Assignment: Drop the pictures, then repeat every record exactly as it stands.

Segment Start: Records to process

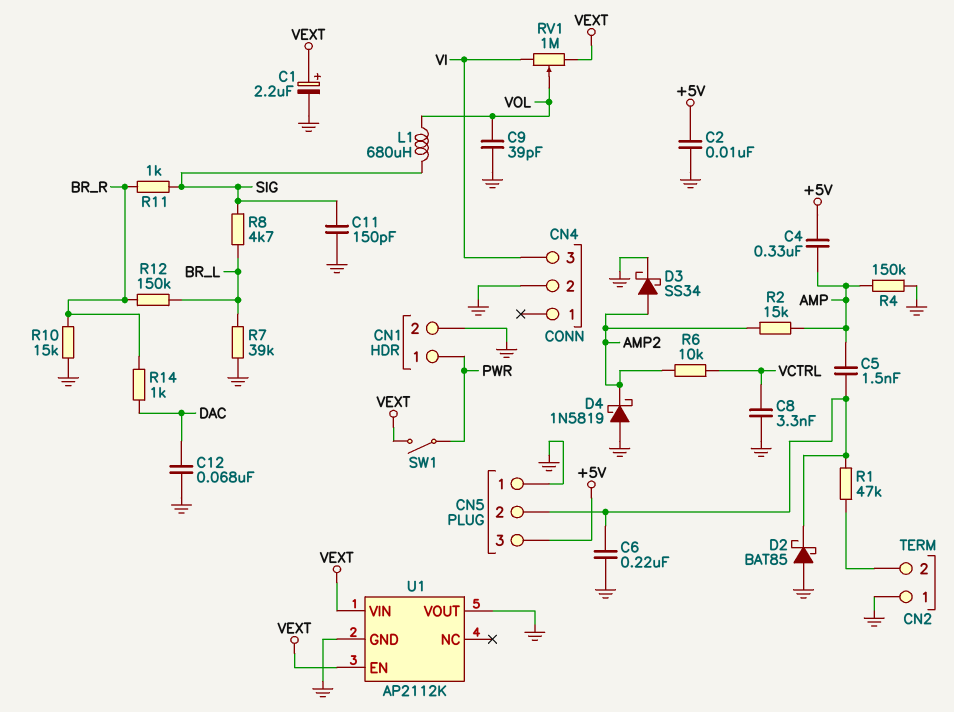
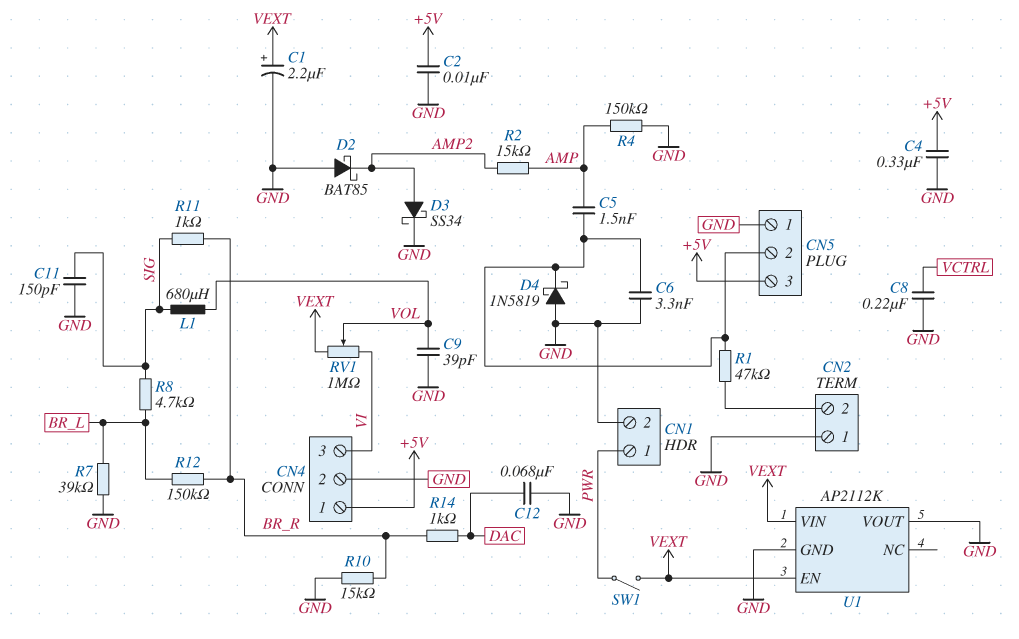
C4: 330nF (+5V, AMP) -> 330nF (+5V, GND)
C6: 220nF (CN5/2, GND) -> 3.3nF (CN5/2, GND)
C8: 3.3nF (GND, VCTRL) -> 220nF (GND, VCTRL)
CN4 pin 1: none -> +5V
D2: schottky BAT85 (A GND, K CN5/2) -> schottky BAT85 (A GND, K AMP2)
D4: schottky 1N5819 (A GND, K AMP2) -> schottky 1N5819 (A GND, K CN5/2)
R6: 10k (AMP2, VCTRL) -> none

Segment End: Records to process

Written response:
C4: 330nF (+5V, AMP) -> 330nF (+5V, GND)
C6: 220nF (CN5/2, GND) -> 3.3nF (CN5/2, GND)
C8: 3.3nF (GND, VCTRL) -> 220nF (GND, VCTRL)
CN4 pin 1: none -> +5V
D2: schottky BAT85 (A GND, K CN5/2) -> schottky BAT85 (A GND, K AMP2)
D4: schottky 1N5819 (A GND, K AMP2) -> schottky 1N5819 (A GND, K CN5/2)
R6: 10k (AMP2, VCTRL) -> none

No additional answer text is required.